◆ **What the exercise asks**
Make an exact copy of all the records, one that contains none of the pictures.

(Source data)
========================

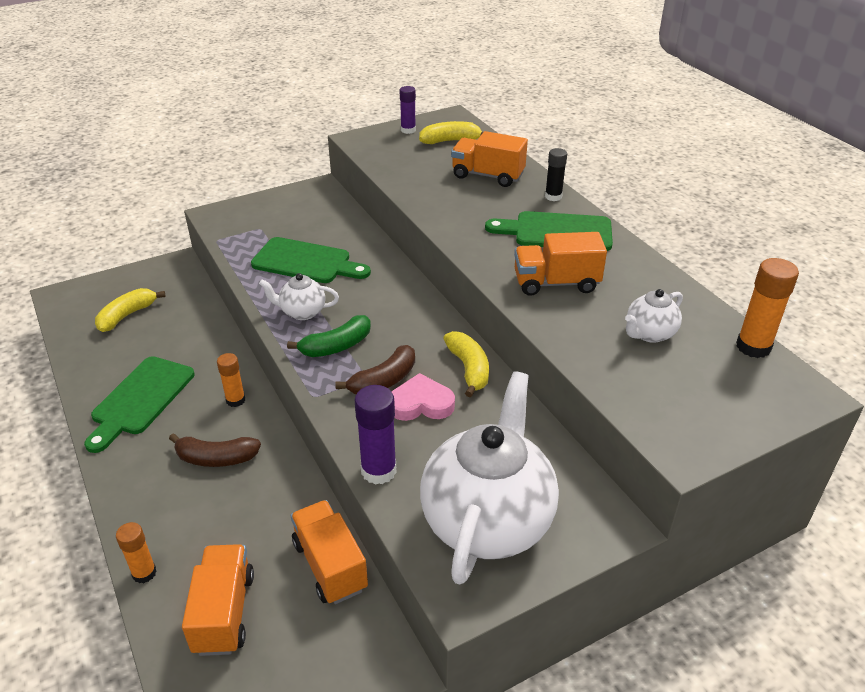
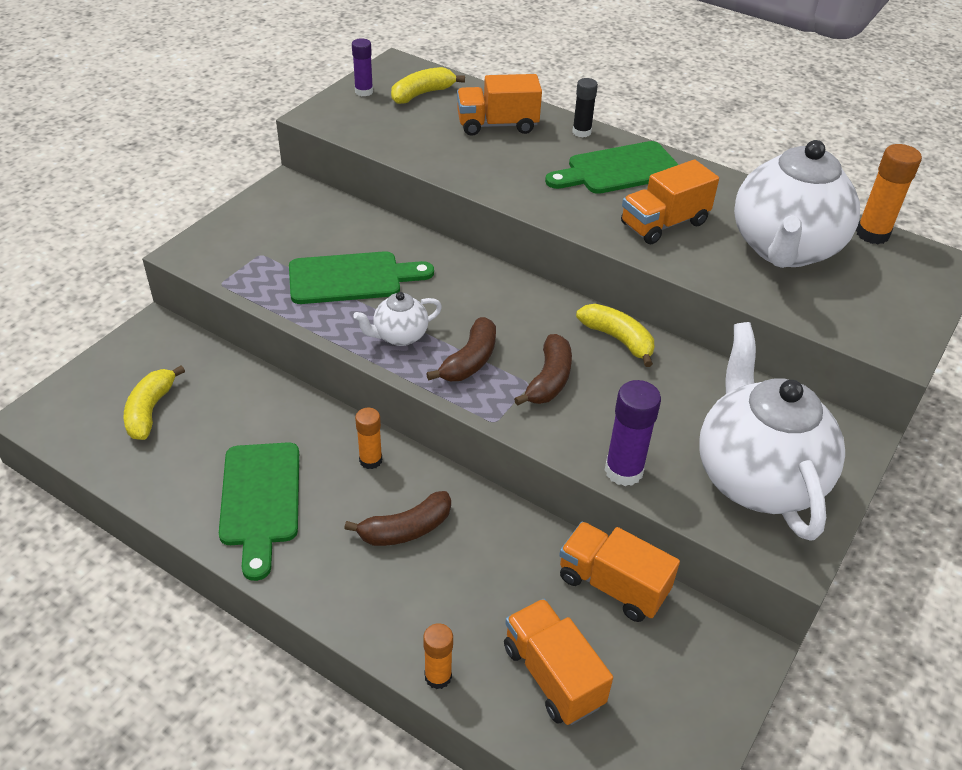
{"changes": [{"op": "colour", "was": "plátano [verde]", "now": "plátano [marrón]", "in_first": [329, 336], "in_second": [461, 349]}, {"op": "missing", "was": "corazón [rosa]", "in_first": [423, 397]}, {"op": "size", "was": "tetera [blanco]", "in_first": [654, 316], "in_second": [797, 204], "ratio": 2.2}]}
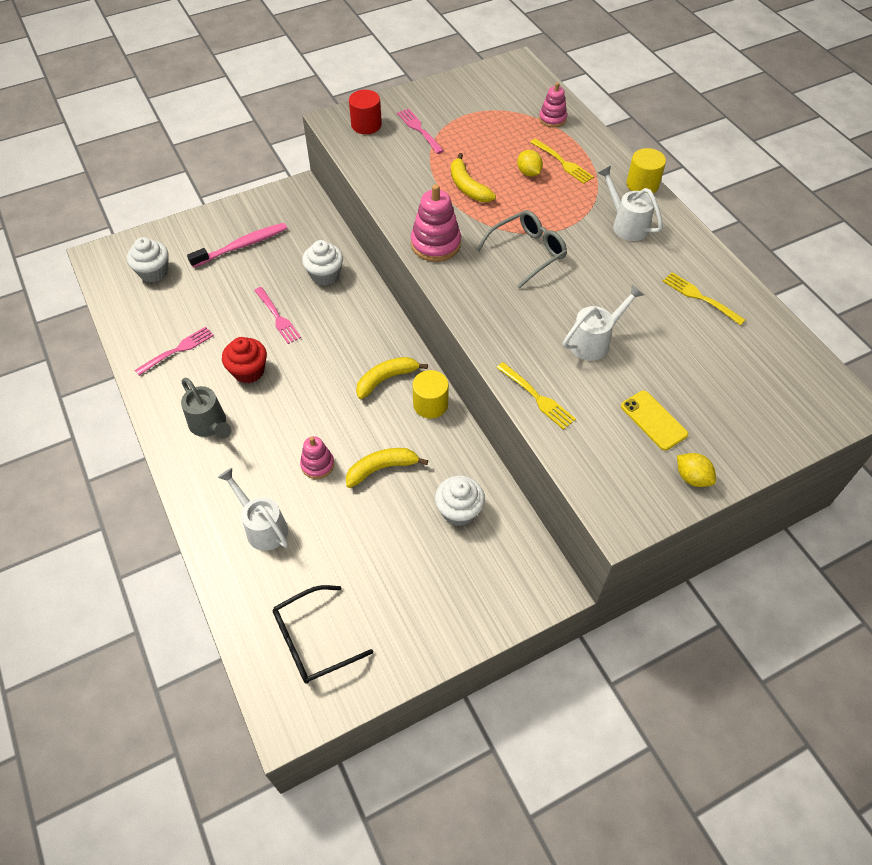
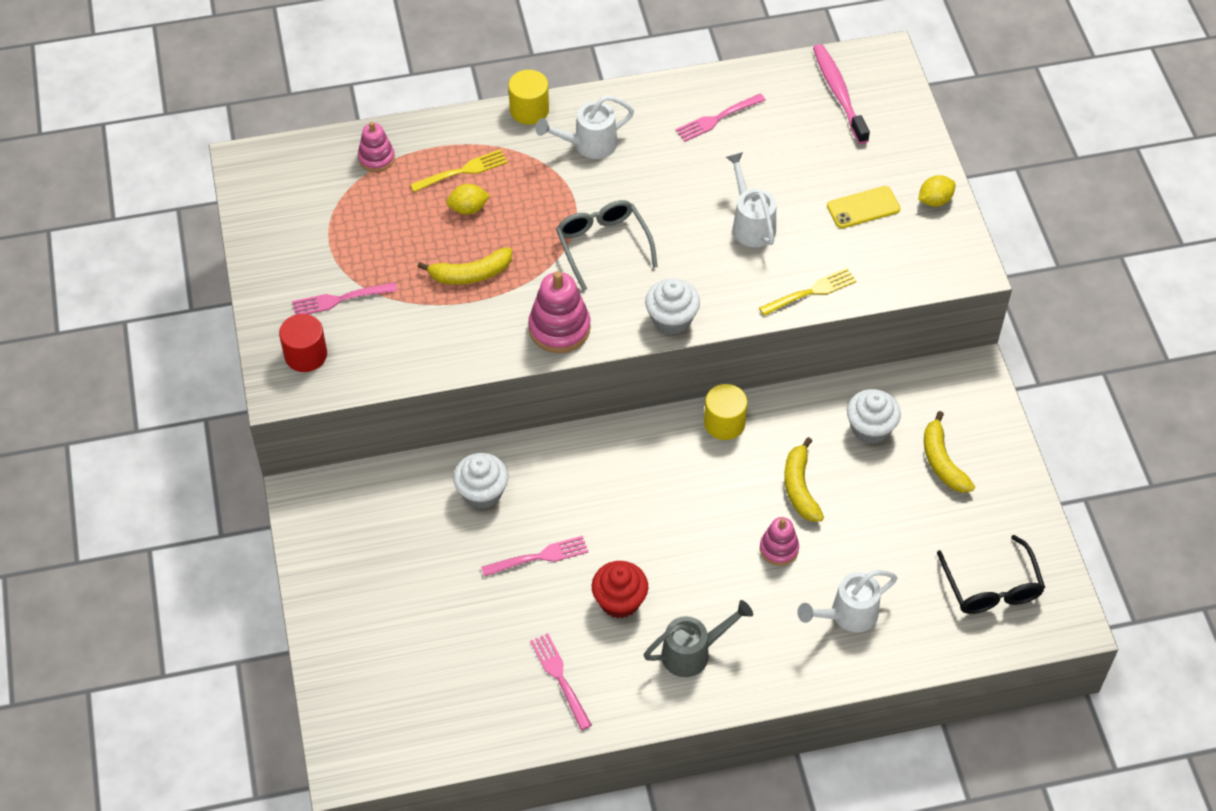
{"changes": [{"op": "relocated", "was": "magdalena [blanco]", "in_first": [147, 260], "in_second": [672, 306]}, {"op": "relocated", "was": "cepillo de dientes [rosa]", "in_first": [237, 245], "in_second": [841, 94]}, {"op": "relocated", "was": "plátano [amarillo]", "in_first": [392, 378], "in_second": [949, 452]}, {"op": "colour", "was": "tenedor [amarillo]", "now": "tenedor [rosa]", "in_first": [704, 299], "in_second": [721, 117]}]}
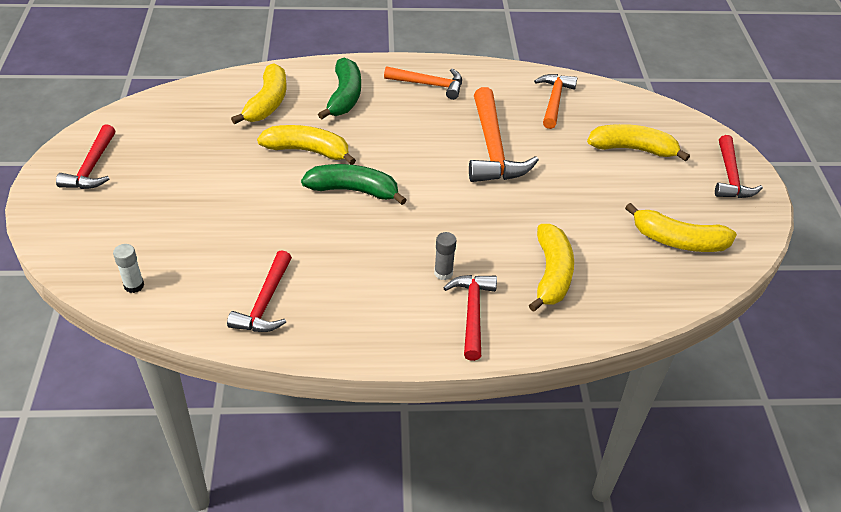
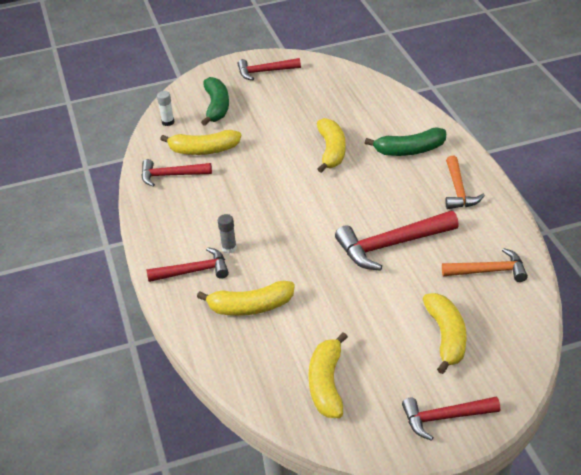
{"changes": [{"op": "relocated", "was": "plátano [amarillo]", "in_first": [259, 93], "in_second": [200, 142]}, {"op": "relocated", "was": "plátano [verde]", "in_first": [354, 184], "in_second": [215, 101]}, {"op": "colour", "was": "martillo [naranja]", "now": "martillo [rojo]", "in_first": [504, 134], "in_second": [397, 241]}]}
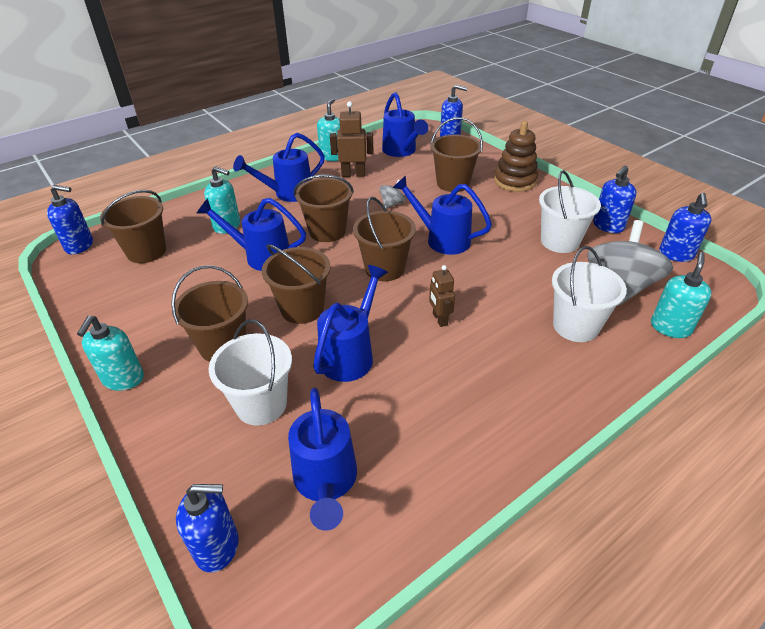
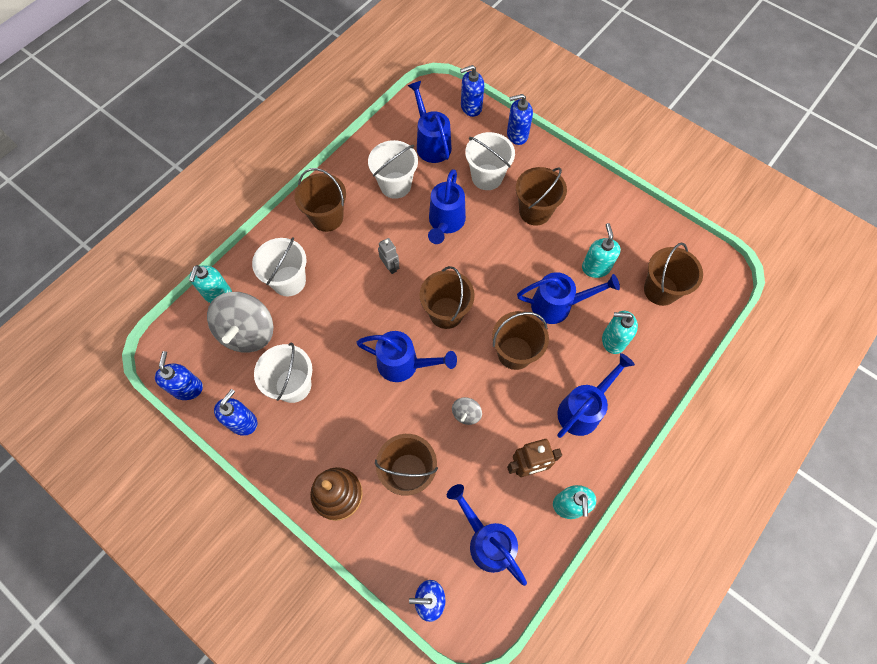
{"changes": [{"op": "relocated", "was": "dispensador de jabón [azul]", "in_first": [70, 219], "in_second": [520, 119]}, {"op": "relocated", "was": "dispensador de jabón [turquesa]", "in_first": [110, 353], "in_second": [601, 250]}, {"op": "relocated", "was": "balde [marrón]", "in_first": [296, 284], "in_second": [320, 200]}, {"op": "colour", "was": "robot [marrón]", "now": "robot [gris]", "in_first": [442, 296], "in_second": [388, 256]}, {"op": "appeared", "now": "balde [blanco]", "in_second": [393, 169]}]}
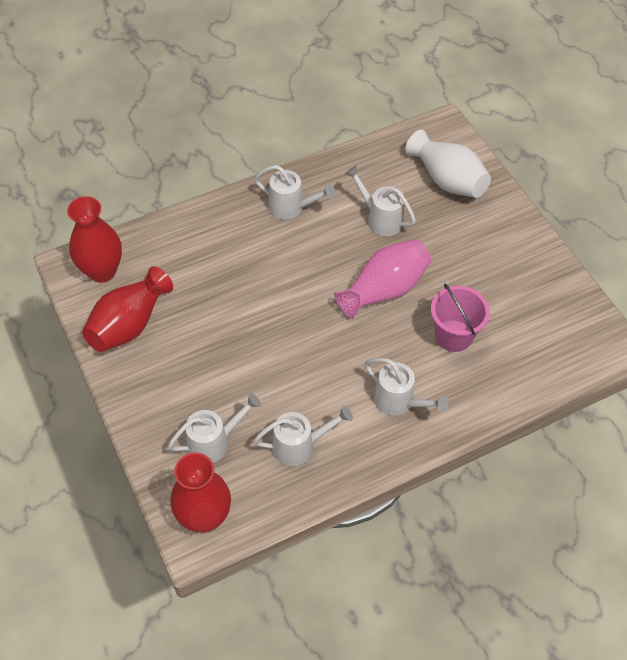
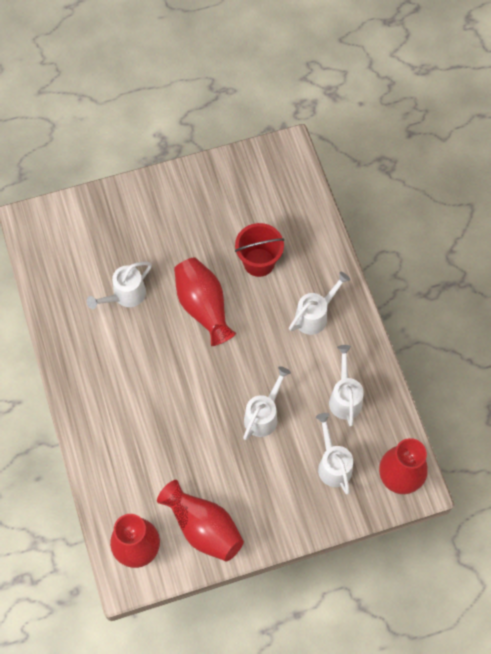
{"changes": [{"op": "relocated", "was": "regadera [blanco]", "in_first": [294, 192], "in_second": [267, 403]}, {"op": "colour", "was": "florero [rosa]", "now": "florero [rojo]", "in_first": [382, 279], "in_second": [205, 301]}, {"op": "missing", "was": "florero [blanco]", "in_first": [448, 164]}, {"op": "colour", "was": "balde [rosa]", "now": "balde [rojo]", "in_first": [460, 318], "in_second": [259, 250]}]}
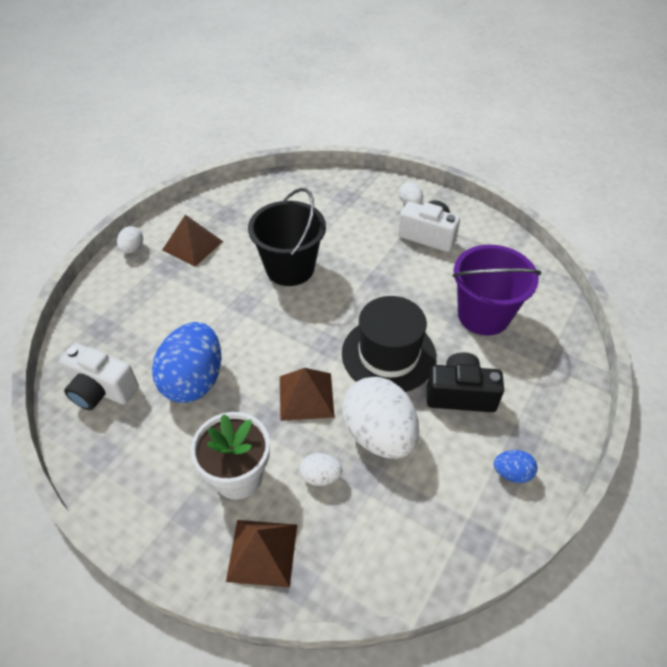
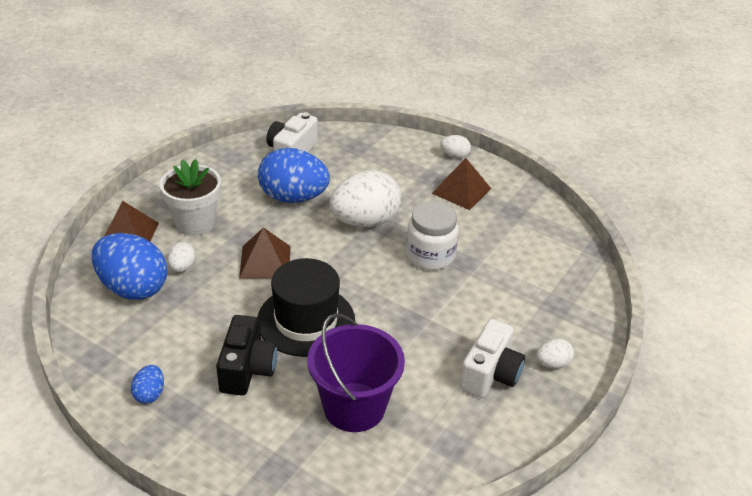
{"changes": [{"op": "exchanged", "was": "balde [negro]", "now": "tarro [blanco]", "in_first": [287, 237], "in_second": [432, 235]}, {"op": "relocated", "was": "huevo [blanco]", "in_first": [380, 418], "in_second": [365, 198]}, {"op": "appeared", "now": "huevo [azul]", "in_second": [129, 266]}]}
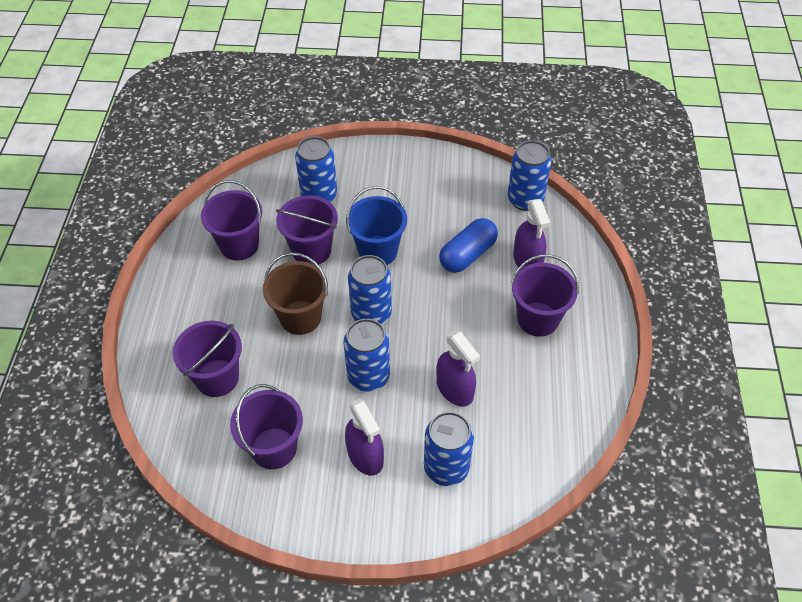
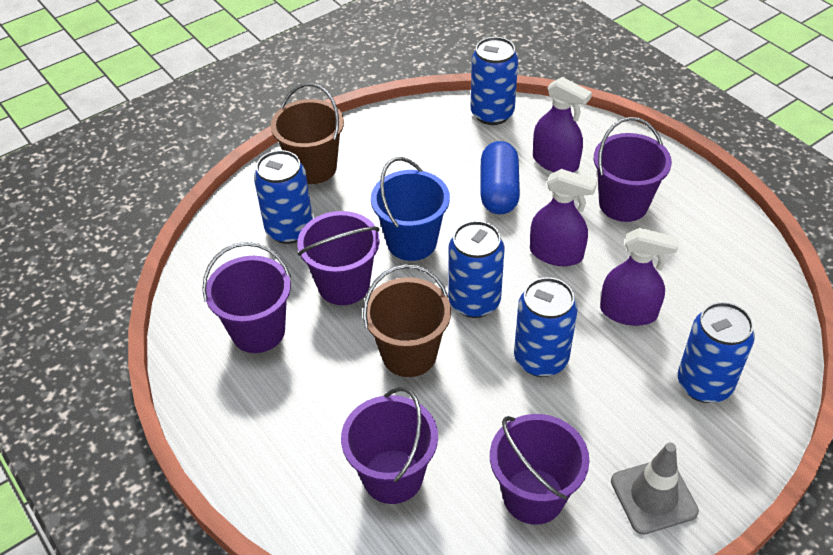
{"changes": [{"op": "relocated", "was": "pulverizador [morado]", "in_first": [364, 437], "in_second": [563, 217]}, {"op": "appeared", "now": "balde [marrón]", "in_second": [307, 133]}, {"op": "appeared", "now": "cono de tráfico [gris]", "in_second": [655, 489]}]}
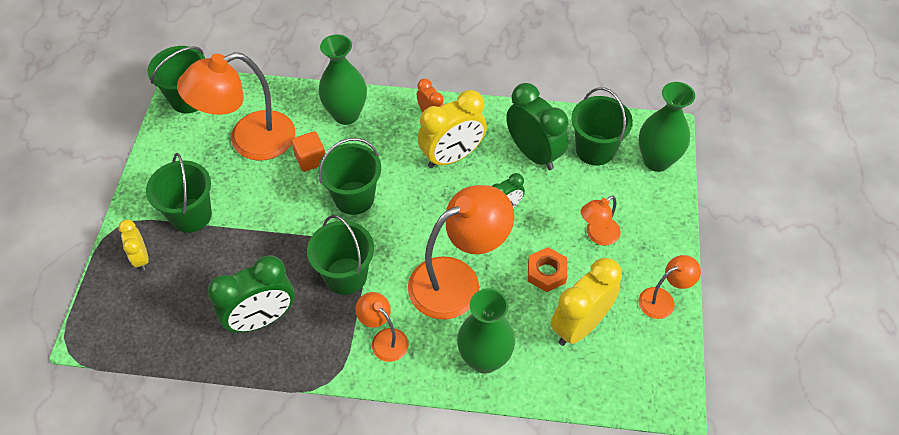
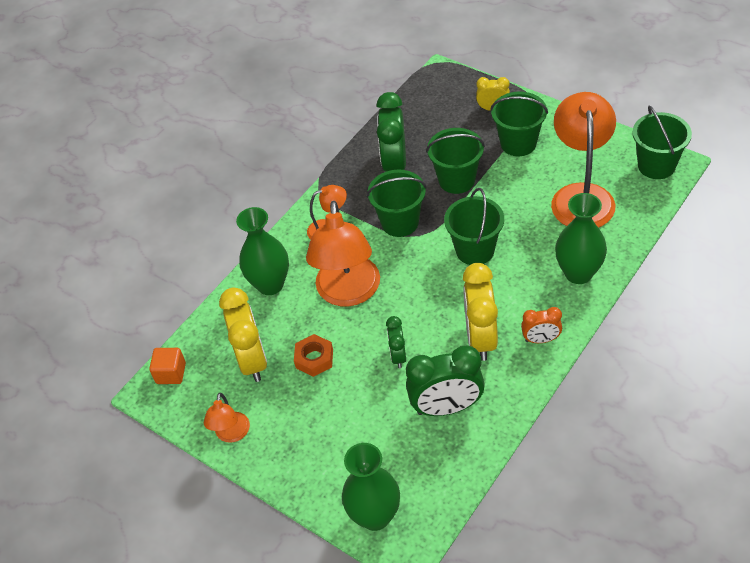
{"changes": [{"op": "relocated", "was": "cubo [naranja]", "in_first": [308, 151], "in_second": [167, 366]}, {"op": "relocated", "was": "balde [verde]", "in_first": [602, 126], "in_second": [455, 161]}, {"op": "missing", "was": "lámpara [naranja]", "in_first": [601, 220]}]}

========================

◆ **Solution**
{"changes": [{"op": "colour", "was": "plátano [verde]", "now": "plátano [marrón]", "in_first": [329, 336], "in_second": [461, 349]}, {"op": "missing", "was": "corazón [rosa]", "in_first": [423, 397]}, {"op": "size", "was": "tetera [blanco]", "in_first": [654, 316], "in_second": [797, 204], "ratio": 2.2}]}
{"changes": [{"op": "relocated", "was": "magdalena [blanco]", "in_first": [147, 260], "in_second": [672, 306]}, {"op": "relocated", "was": "cepillo de dientes [rosa]", "in_first": [237, 245], "in_second": [841, 94]}, {"op": "relocated", "was": "plátano [amarillo]", "in_first": [392, 378], "in_second": [949, 452]}, {"op": "colour", "was": "tenedor [amarillo]", "now": "tenedor [rosa]", "in_first": [704, 299], "in_second": [721, 117]}]}
{"changes": [{"op": "relocated", "was": "plátano [amarillo]", "in_first": [259, 93], "in_second": [200, 142]}, {"op": "relocated", "was": "plátano [verde]", "in_first": [354, 184], "in_second": [215, 101]}, {"op": "colour", "was": "martillo [naranja]", "now": "martillo [rojo]", "in_first": [504, 134], "in_second": [397, 241]}]}
{"changes": [{"op": "relocated", "was": "dispensador de jabón [azul]", "in_first": [70, 219], "in_second": [520, 119]}, {"op": "relocated", "was": "dispensador de jabón [turquesa]", "in_first": [110, 353], "in_second": [601, 250]}, {"op": "relocated", "was": "balde [marrón]", "in_first": [296, 284], "in_second": [320, 200]}, {"op": "colour", "was": "robot [marrón]", "now": "robot [gris]", "in_first": [442, 296], "in_second": [388, 256]}, {"op": "appeared", "now": "balde [blanco]", "in_second": [393, 169]}]}
{"changes": [{"op": "relocated", "was": "regadera [blanco]", "in_first": [294, 192], "in_second": [267, 403]}, {"op": "colour", "was": "florero [rosa]", "now": "florero [rojo]", "in_first": [382, 279], "in_second": [205, 301]}, {"op": "missing", "was": "florero [blanco]", "in_first": [448, 164]}, {"op": "colour", "was": "balde [rosa]", "now": "balde [rojo]", "in_first": [460, 318], "in_second": [259, 250]}]}
{"changes": [{"op": "exchanged", "was": "balde [negro]", "now": "tarro [blanco]", "in_first": [287, 237], "in_second": [432, 235]}, {"op": "relocated", "was": "huevo [blanco]", "in_first": [380, 418], "in_second": [365, 198]}, {"op": "appeared", "now": "huevo [azul]", "in_second": [129, 266]}]}
{"changes": [{"op": "relocated", "was": "pulverizador [morado]", "in_first": [364, 437], "in_second": [563, 217]}, {"op": "appeared", "now": "balde [marrón]", "in_second": [307, 133]}, {"op": "appeared", "now": "cono de tráfico [gris]", "in_second": [655, 489]}]}
{"changes": [{"op": "relocated", "was": "cubo [naranja]", "in_first": [308, 151], "in_second": [167, 366]}, {"op": "relocated", "was": "balde [verde]", "in_first": [602, 126], "in_second": [455, 161]}, {"op": "missing", "was": "lámpara [naranja]", "in_first": [601, 220]}]}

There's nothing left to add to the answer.